> TASK BRIEF
Could you filter the records below and keep only the lines with the word "watering"?

[EXERCISE DATA]

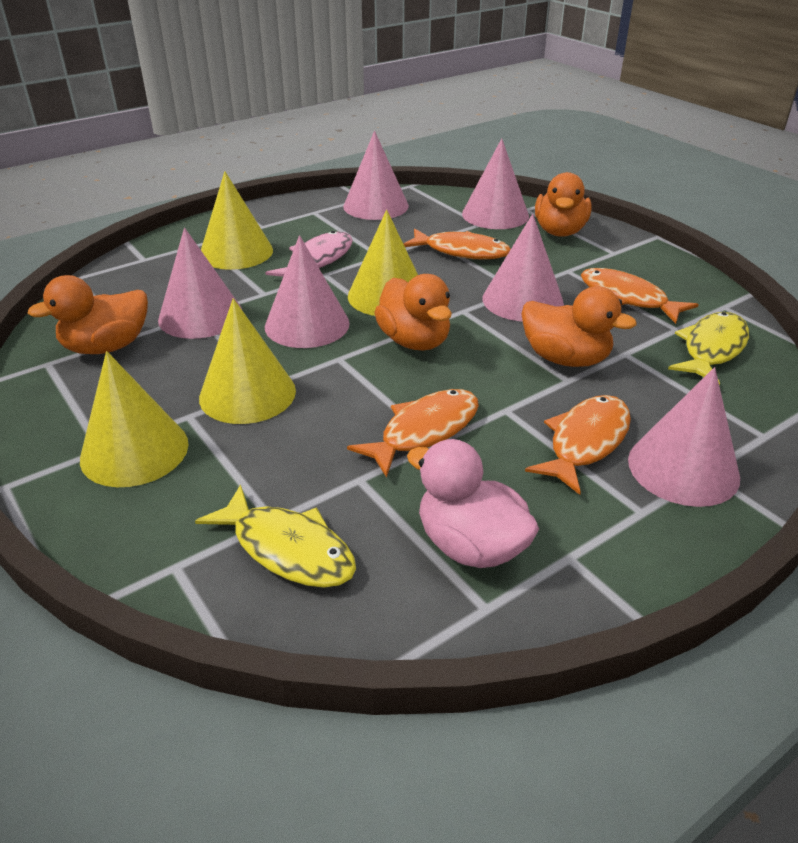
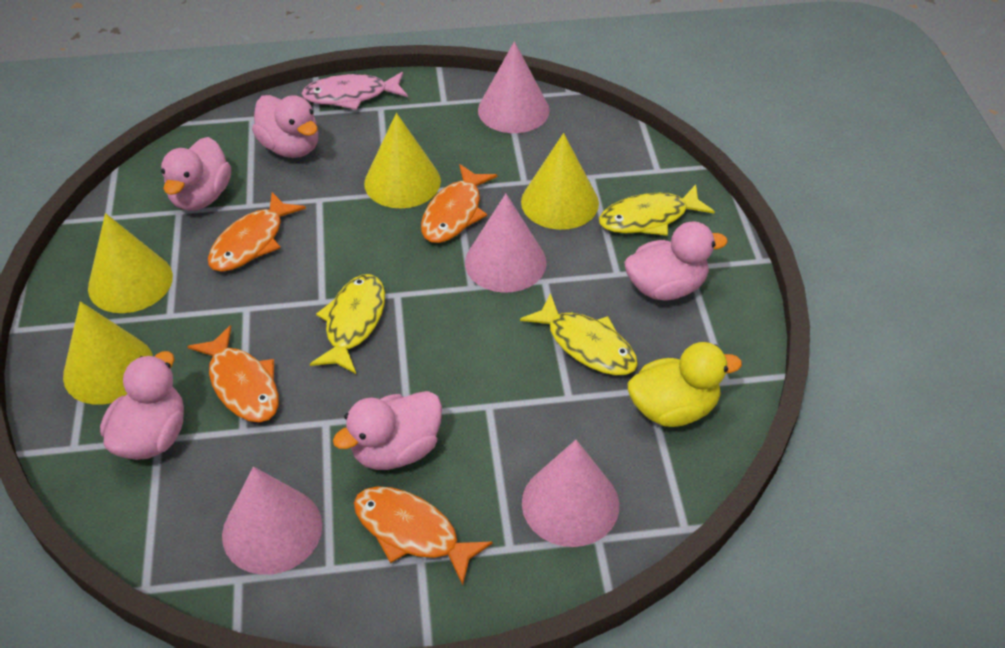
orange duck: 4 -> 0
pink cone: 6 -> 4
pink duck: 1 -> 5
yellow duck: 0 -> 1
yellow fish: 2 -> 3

[/EXERCISE DATA]
[EXERCISE DATA]

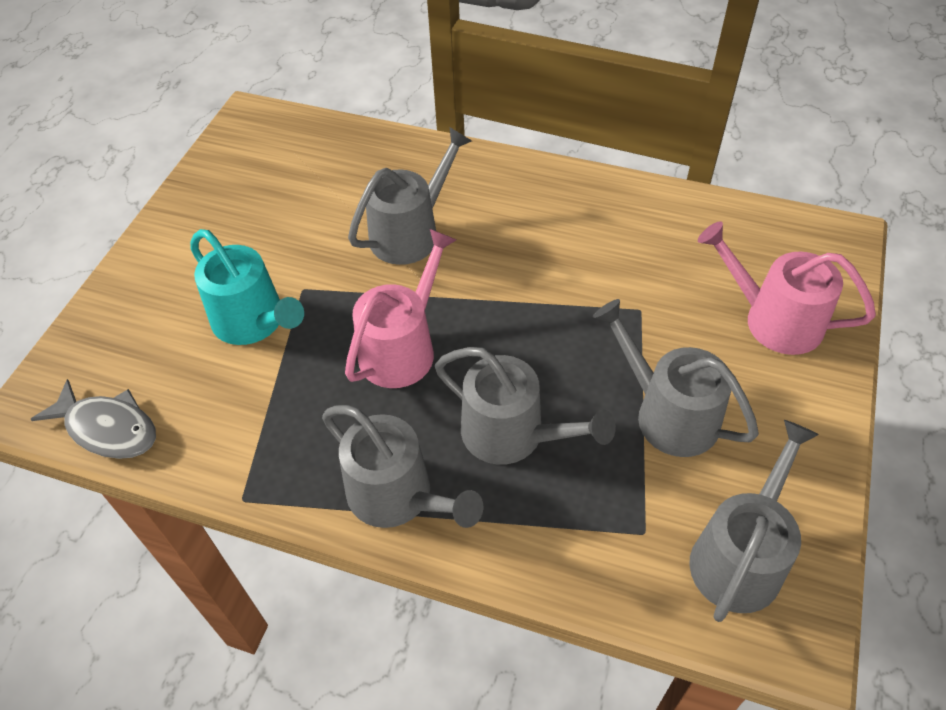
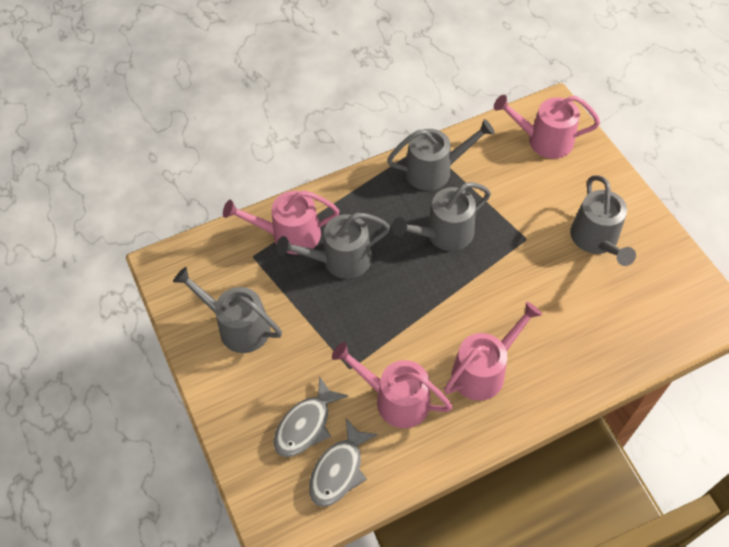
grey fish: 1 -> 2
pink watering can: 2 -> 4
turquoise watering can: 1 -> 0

[/EXERCISE DATA]
[EXERCISE DATA]

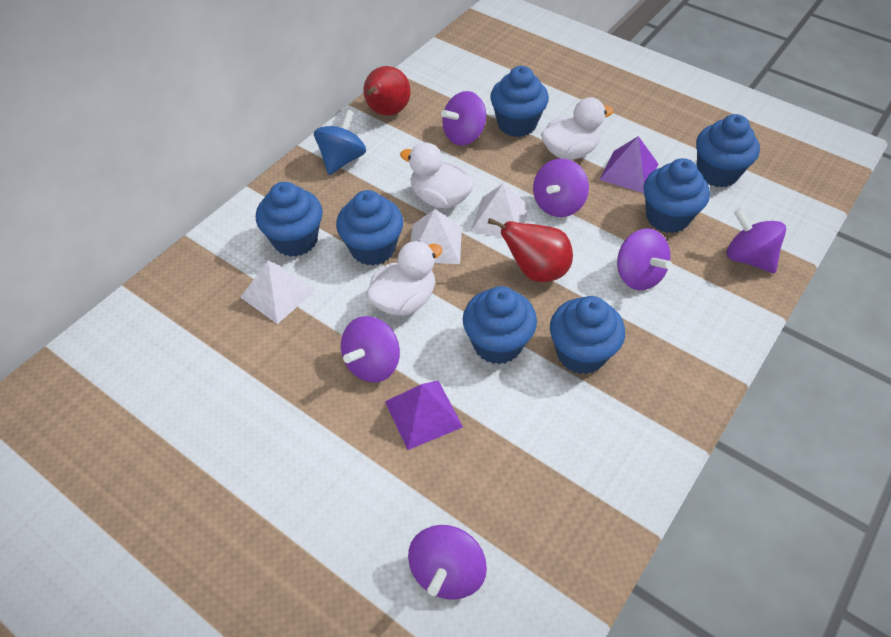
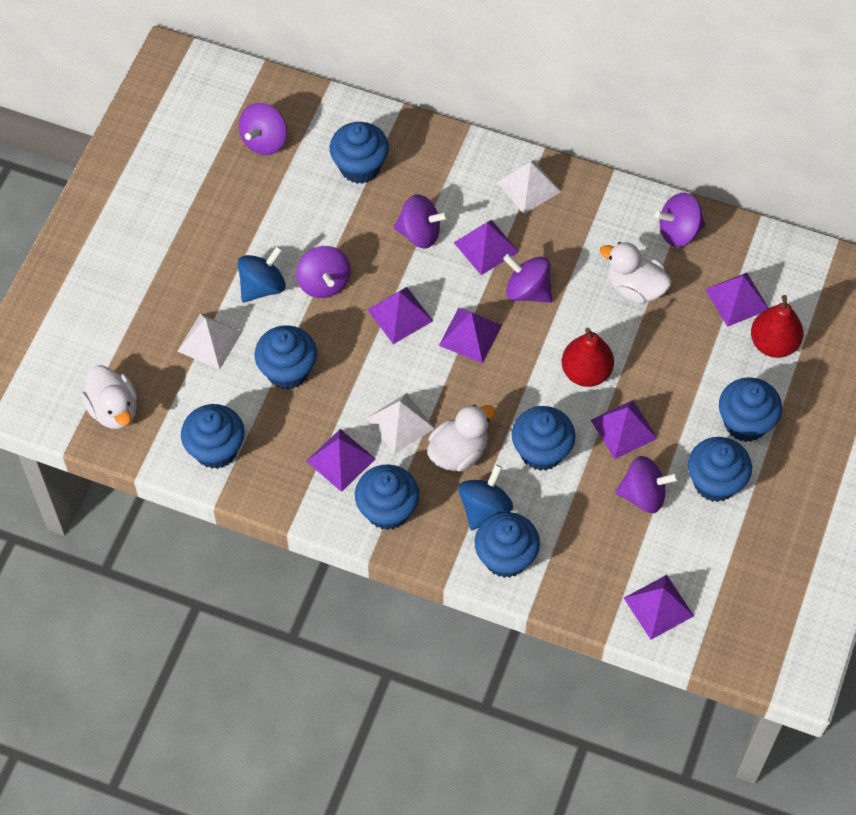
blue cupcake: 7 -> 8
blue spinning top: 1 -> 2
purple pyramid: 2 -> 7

[/EXERCISE DATA]

> RESULT OF THIS EXERCISE
pink watering can: 2 -> 4
turquoise watering can: 1 -> 0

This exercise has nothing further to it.